Items from a dataset:
::::::
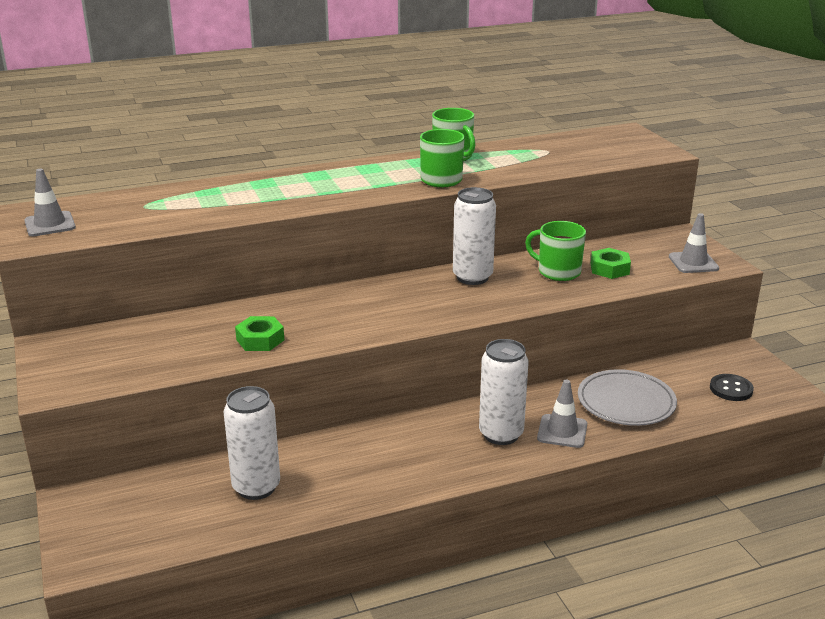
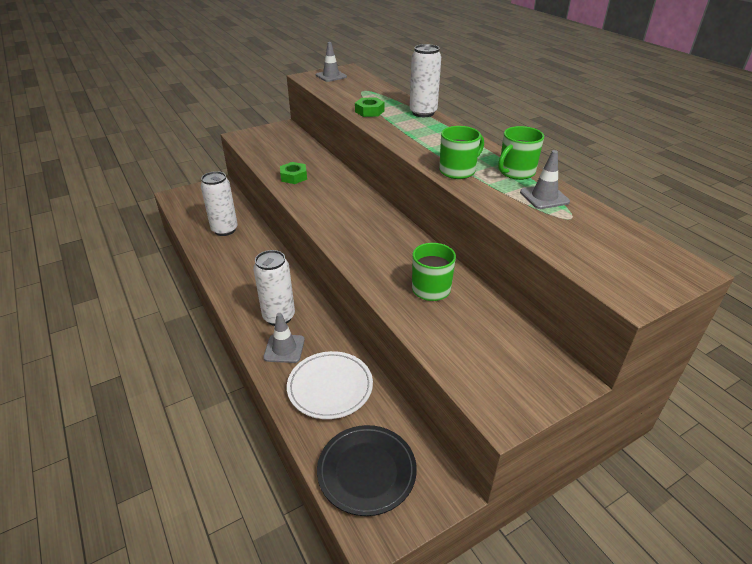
camera: 80 degrees right, 10 degrees up
(472, 277) = (403, 244): white can -> white can (423, 113)
(609, 269) = (451, 321): green nut -> green nut (369, 111)
(626, 402) = (330, 387): grey plate -> white plate
(693, 263) = (494, 386): grey traffic cone -> grey traffic cone (544, 197)
(731, 389) = (366, 471): black button -> black plate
::::::
# What you need to do
Go through the entries above and pull out each line with "plate" in it.

# Answer box
(626, 402) = (330, 387): grey plate -> white plate
(731, 389) = (366, 471): black button -> black plate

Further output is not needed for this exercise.